Exercise brief: Leaving out every line that comes before the one containing "SW2: switch (COM, RESET)", output the rest of the records exactly, the final line included.

Records for this task:

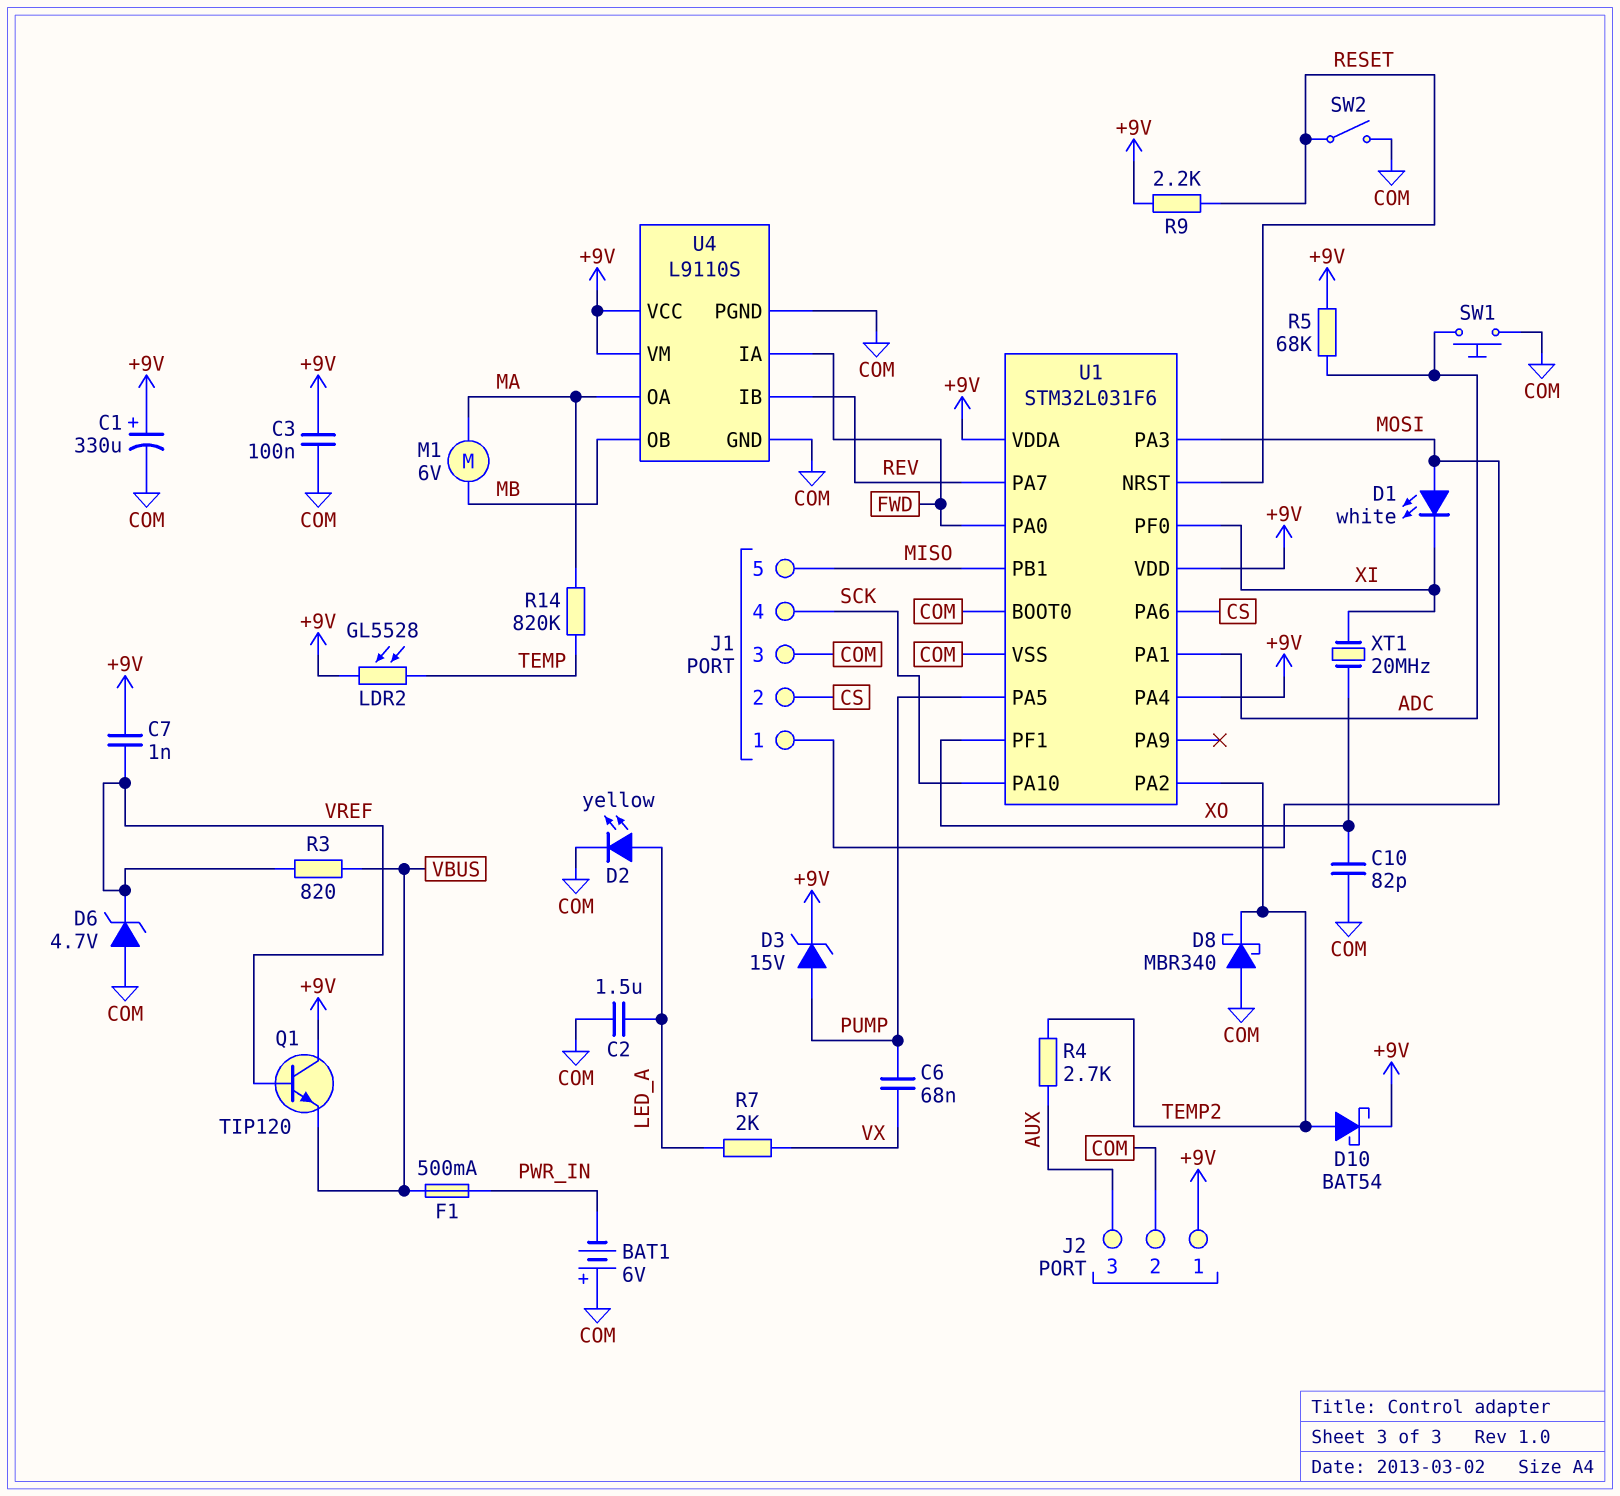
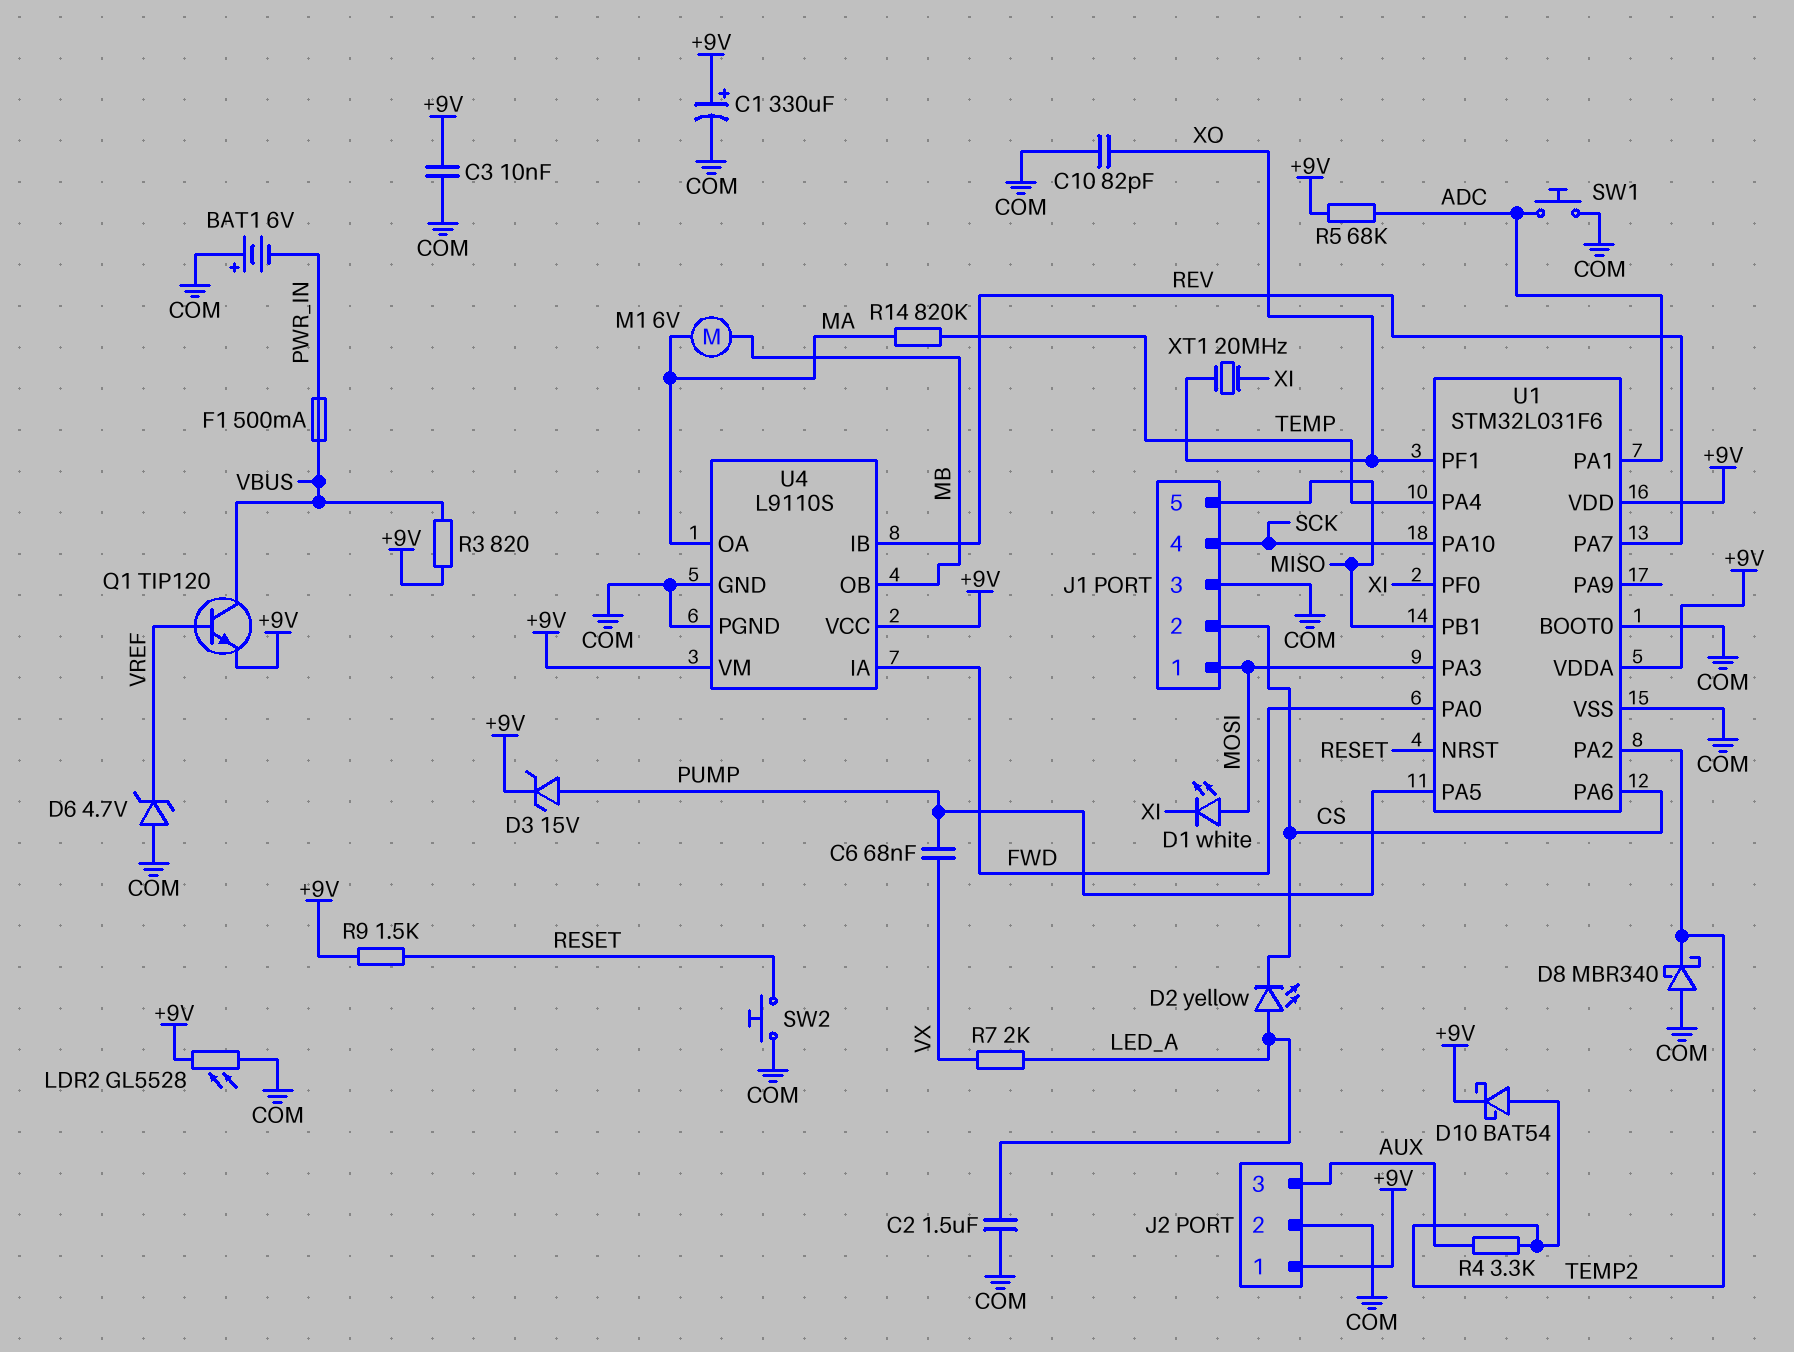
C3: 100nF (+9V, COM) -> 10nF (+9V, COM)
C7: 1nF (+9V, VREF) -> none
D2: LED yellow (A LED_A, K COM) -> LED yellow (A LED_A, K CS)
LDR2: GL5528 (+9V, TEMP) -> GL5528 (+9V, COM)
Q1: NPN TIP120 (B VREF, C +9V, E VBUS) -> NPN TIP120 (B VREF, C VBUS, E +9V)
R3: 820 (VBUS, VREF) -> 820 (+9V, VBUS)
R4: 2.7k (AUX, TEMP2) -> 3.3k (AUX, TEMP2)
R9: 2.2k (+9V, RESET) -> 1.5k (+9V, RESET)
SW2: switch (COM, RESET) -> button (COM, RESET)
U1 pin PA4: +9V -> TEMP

Result of this task:
SW2: switch (COM, RESET) -> button (COM, RESET)
U1 pin PA4: +9V -> TEMP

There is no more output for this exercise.